- About this exercise
Give the number of lines in the entries below that hold "resized", with no accompanying words.

- Data under study
-.-.-

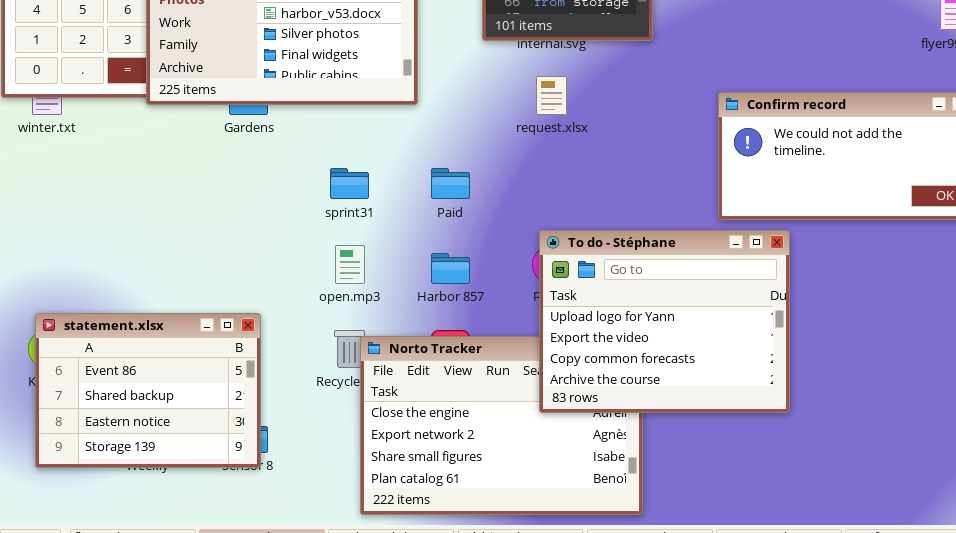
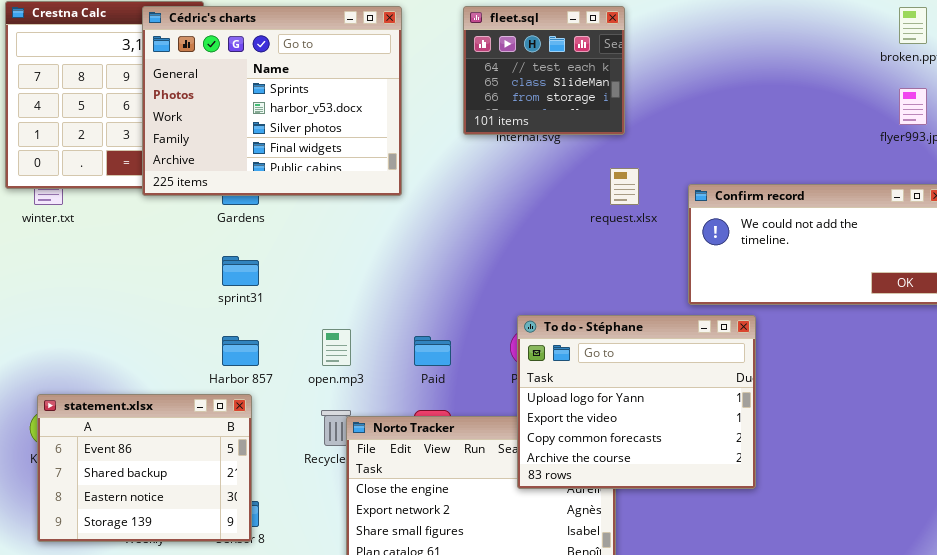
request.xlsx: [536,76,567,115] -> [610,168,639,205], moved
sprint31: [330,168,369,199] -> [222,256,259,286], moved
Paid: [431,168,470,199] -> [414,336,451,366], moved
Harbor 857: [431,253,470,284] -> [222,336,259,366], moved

-.-.-

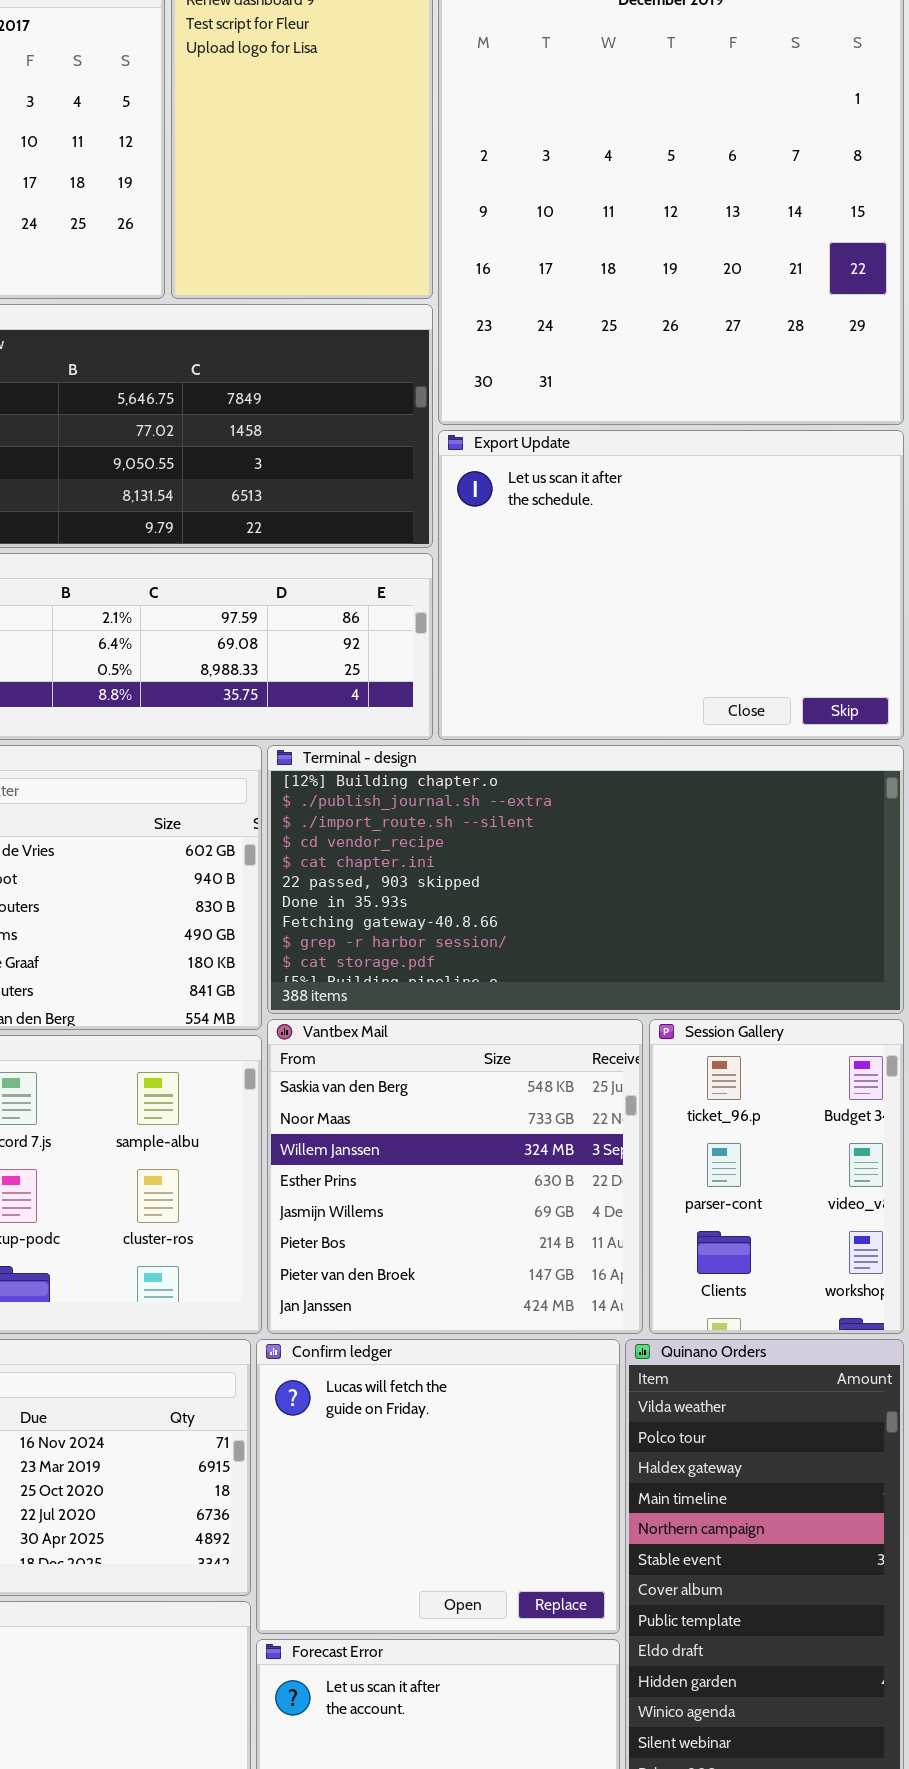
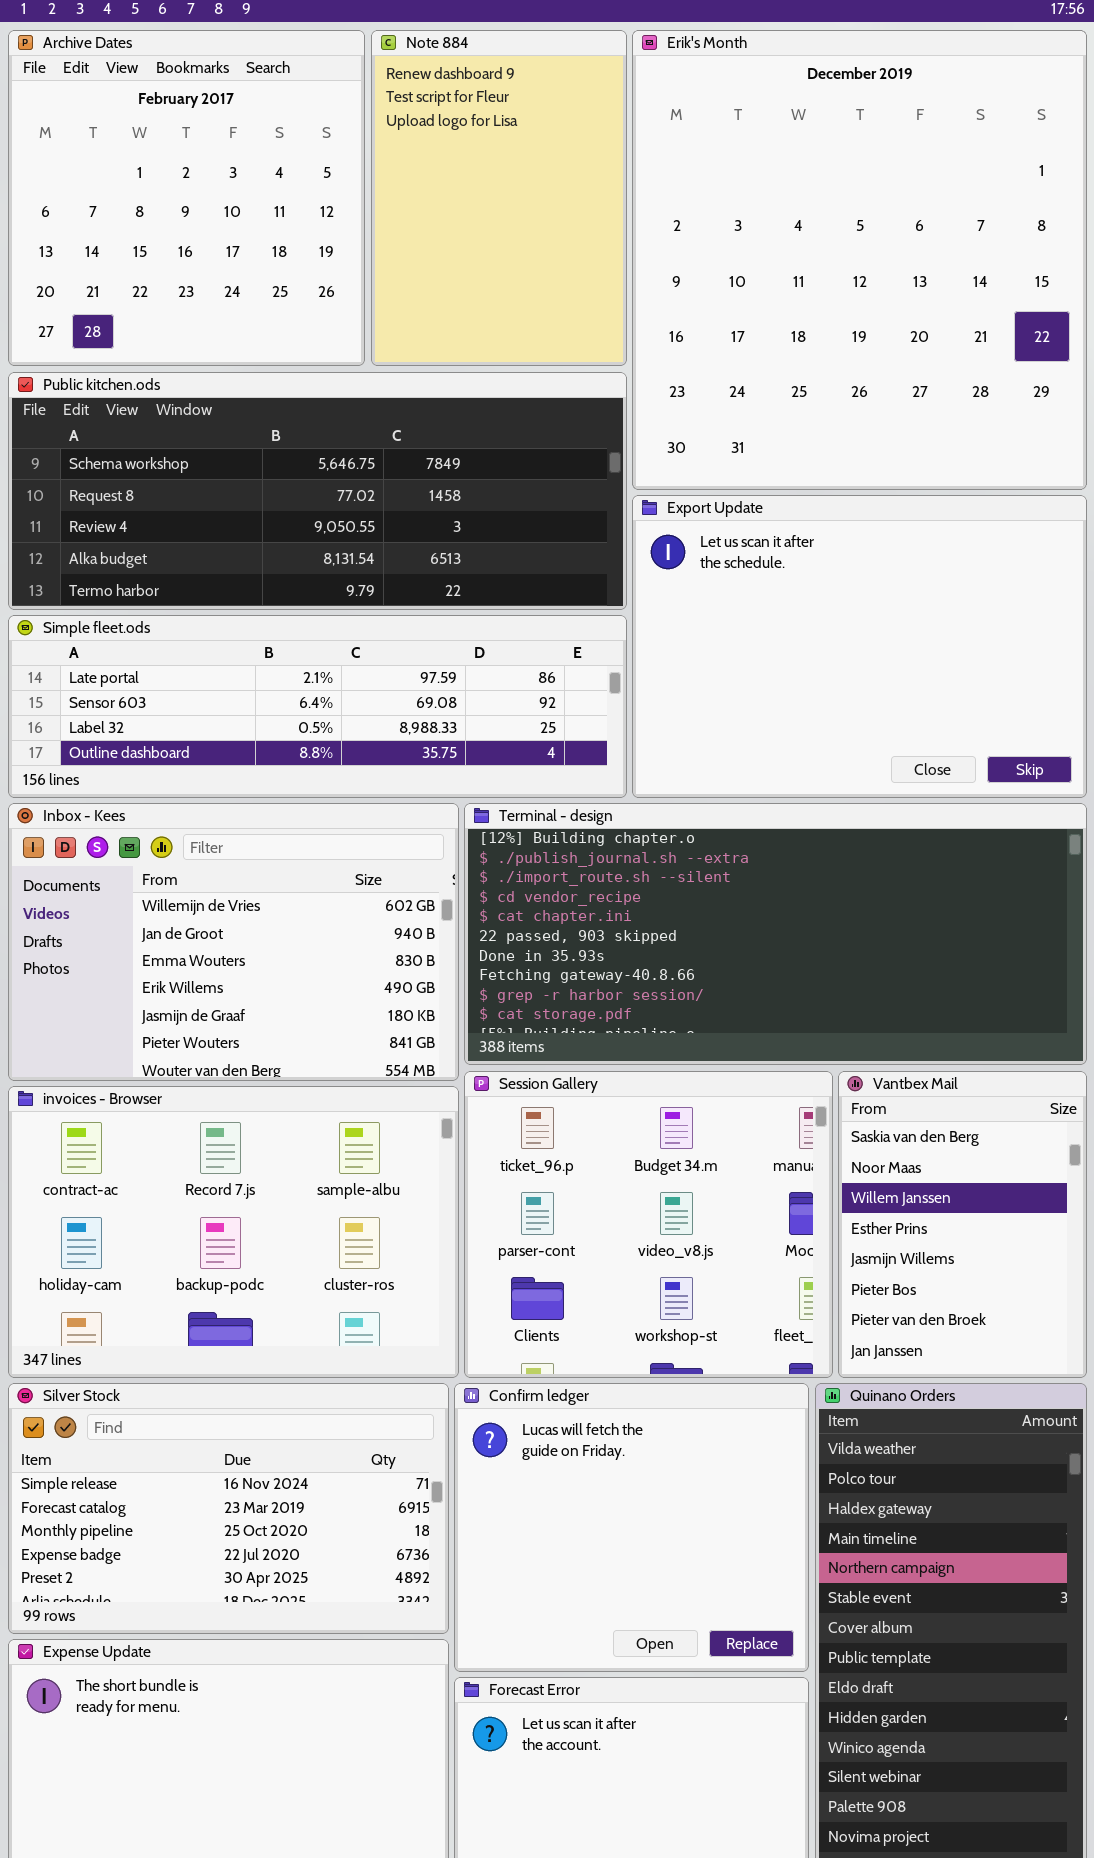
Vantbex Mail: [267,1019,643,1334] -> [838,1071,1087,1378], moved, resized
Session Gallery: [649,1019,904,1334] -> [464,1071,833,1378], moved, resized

-.-.-

- Response area
2